• Information given:
-----

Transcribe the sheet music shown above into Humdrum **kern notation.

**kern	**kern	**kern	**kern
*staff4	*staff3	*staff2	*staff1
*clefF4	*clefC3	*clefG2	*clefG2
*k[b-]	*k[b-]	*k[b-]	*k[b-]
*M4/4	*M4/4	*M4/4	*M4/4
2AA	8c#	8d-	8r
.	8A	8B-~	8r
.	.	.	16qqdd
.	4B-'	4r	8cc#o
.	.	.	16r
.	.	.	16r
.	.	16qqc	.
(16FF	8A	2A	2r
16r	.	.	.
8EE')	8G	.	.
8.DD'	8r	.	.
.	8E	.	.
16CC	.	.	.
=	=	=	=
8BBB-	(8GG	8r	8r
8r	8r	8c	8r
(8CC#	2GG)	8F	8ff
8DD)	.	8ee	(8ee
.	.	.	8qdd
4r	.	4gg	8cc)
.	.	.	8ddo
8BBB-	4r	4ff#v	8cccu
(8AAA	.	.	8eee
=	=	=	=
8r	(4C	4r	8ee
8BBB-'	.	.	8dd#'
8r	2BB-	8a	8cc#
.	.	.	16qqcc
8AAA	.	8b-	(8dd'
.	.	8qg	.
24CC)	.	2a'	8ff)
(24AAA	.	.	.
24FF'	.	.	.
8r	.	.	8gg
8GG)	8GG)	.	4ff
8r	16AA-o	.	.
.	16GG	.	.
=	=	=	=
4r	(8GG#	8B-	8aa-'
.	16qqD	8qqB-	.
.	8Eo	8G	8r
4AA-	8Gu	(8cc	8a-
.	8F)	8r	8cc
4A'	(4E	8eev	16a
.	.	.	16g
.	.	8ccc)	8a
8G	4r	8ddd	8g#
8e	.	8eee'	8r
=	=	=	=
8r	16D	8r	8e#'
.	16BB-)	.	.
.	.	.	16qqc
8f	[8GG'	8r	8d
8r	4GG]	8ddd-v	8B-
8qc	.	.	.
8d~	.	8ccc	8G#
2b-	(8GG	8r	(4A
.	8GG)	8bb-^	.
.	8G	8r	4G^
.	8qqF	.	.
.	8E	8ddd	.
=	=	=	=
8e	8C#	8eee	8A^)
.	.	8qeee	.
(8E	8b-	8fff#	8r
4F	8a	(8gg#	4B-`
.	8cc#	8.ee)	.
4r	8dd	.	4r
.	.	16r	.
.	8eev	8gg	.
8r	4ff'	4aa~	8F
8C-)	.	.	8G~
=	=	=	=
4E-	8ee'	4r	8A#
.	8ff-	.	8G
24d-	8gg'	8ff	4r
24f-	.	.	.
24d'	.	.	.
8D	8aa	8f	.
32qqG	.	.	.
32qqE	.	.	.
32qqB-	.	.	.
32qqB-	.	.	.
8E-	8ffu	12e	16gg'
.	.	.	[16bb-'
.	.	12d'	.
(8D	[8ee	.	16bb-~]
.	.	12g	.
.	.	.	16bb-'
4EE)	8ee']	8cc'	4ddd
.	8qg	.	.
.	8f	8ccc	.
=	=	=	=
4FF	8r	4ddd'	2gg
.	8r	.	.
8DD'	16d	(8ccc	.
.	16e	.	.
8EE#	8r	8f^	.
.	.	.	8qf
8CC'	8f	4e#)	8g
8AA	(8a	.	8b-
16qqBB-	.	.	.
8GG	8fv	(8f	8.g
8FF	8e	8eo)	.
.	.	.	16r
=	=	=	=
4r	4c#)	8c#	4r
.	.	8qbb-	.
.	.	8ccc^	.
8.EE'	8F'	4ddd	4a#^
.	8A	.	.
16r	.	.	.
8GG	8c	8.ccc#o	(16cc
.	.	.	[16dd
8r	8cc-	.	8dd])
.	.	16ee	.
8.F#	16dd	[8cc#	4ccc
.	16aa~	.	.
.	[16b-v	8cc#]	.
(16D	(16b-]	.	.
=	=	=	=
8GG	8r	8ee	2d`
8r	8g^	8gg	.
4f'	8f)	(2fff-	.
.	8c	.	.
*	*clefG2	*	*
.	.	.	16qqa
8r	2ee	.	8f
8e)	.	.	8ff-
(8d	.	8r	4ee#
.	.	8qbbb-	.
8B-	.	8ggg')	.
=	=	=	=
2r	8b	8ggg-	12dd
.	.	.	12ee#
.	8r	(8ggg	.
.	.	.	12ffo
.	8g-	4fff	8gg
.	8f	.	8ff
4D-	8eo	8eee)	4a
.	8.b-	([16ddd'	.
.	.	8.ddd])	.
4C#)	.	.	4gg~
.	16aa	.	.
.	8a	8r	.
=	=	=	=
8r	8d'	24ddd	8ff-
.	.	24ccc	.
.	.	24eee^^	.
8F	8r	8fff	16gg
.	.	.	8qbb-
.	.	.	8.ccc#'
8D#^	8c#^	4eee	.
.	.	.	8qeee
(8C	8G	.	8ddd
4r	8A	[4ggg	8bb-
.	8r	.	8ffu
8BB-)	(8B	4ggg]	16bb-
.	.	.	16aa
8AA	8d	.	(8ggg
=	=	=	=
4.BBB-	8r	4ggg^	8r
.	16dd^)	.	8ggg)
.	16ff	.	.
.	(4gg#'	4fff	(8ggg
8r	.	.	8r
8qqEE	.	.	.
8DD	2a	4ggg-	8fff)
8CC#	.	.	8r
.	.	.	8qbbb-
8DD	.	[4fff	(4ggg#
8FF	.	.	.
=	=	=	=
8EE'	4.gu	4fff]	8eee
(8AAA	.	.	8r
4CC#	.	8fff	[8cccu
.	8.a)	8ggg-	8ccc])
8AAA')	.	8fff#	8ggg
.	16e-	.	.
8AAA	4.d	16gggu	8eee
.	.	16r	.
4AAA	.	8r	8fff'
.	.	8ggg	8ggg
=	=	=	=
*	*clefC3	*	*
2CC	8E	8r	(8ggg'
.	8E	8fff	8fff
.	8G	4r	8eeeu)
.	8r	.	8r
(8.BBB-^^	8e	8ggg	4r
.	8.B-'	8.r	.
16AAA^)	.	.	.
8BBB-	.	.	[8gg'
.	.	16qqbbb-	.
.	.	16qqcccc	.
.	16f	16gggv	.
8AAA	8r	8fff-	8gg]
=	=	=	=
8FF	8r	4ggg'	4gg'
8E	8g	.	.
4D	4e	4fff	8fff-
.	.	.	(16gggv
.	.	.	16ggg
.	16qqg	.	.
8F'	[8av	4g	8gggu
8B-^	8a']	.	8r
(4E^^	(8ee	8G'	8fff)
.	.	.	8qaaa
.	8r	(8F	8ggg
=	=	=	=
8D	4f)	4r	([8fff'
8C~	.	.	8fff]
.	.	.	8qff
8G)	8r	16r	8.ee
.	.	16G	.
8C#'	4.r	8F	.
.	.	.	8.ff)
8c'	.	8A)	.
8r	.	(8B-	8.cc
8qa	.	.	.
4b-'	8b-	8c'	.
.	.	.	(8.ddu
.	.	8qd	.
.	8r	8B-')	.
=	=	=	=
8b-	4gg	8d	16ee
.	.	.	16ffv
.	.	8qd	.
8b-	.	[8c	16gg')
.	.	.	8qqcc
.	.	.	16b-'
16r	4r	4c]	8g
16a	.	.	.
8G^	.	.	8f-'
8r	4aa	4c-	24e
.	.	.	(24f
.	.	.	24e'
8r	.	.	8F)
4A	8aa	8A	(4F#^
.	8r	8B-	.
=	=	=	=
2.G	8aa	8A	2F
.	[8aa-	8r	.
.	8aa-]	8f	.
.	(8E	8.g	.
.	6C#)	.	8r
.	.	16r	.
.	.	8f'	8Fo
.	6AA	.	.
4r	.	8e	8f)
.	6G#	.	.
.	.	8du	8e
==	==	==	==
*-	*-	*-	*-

-----

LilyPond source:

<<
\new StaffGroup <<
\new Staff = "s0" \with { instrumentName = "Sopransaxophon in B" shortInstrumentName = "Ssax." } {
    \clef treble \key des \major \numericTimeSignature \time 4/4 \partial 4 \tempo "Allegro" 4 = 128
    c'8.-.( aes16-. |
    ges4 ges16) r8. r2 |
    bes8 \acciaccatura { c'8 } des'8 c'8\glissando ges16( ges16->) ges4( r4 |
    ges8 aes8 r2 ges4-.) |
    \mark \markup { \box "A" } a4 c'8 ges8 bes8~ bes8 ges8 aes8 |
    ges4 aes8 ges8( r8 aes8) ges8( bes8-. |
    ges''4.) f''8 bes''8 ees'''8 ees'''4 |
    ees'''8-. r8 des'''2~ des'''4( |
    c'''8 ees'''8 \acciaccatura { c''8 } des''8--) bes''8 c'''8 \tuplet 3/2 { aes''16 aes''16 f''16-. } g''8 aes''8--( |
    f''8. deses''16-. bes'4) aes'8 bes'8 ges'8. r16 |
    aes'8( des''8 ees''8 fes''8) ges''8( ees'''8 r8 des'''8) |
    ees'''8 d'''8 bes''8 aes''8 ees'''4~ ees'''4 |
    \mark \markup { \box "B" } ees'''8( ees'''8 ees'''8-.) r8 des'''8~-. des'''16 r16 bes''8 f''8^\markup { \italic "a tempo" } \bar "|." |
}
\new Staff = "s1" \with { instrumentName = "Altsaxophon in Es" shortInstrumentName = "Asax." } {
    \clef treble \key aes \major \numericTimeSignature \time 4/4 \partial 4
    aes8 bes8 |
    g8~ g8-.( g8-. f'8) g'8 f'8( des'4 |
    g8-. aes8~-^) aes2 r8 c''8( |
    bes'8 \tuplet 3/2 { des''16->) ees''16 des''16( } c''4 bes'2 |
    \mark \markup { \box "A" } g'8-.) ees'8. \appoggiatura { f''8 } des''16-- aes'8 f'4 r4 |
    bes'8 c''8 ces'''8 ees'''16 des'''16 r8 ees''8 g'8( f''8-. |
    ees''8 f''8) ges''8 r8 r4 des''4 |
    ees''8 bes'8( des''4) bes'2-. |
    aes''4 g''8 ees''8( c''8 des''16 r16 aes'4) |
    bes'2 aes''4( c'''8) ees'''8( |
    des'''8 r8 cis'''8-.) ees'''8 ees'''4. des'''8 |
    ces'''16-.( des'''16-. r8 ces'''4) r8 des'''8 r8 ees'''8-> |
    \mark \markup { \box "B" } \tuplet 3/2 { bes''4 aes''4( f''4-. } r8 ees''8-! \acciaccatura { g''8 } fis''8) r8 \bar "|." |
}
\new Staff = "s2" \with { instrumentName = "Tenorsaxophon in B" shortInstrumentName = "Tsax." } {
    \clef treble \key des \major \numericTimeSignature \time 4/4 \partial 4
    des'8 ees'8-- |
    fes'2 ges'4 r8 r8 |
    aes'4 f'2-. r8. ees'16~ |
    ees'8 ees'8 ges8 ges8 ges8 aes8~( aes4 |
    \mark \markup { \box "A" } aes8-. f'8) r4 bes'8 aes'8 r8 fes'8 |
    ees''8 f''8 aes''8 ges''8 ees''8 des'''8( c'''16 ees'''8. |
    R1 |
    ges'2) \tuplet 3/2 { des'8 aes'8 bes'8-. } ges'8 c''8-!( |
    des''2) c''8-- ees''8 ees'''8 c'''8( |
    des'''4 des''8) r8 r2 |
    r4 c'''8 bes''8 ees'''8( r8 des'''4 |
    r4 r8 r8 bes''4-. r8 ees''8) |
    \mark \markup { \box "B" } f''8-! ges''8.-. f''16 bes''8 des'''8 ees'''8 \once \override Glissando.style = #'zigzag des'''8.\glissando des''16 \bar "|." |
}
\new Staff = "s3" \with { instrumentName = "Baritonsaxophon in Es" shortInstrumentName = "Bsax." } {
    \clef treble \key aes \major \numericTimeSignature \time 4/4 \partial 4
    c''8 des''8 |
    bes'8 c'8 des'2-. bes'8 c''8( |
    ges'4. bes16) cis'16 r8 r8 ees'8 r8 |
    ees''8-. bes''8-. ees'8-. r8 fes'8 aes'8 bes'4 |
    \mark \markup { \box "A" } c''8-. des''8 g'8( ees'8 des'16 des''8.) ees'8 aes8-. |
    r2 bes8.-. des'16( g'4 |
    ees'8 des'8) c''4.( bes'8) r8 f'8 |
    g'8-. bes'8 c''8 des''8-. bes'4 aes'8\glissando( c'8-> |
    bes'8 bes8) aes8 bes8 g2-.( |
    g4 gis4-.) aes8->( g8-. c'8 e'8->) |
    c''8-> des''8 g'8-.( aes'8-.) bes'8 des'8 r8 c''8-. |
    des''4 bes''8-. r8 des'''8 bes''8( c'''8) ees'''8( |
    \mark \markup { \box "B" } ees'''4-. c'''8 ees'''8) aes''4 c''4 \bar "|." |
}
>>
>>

-----

• Task instructions: How many lines in the items above contain the string "treble"? Case counts. Reply with the number alone.

• The completed task: 4